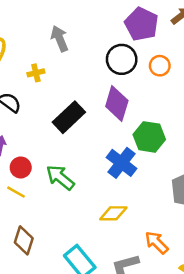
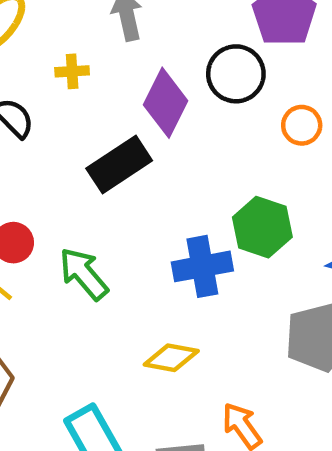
orange circle: (160, 66) -> (302, 125), moved
purple diamond: (117, 103) -> (166, 103), moved
blue cross: (122, 163) -> (202, 266), turned 32

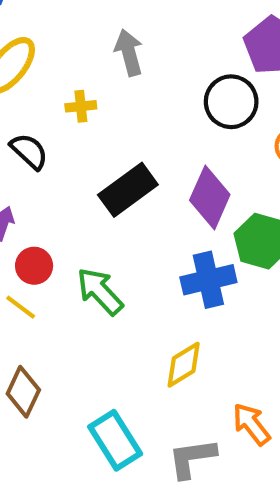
purple diamond: (166, 103) -> (210, 197), moved
yellow diamond: (171, 358) -> (184, 365), turned -39

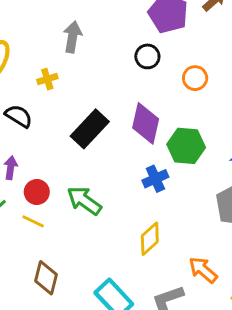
gray arrow: (129, 53) -> (73, 37), turned 36
black circle: (231, 102) -> (147, 56), size x0.7
blue cross: (208, 280) -> (155, 179), size x0.7

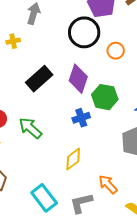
black circle: (147, 56) -> (84, 32), size x1.8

◆ ◆ ◆ ◆ ◆

▸ **WHAT YOU SHOULD DO**
Return the listing above unaltered, omitting its pictures.

▸ **SOLVED PROBLEM**
orange circle: (160, 66) -> (302, 125), moved
purple diamond: (117, 103) -> (166, 103), moved
blue cross: (122, 163) -> (202, 266), turned 32

purple diamond: (166, 103) -> (210, 197), moved
yellow diamond: (171, 358) -> (184, 365), turned -39

gray arrow: (129, 53) -> (73, 37), turned 36
black circle: (231, 102) -> (147, 56), size x0.7
blue cross: (208, 280) -> (155, 179), size x0.7

black circle: (147, 56) -> (84, 32), size x1.8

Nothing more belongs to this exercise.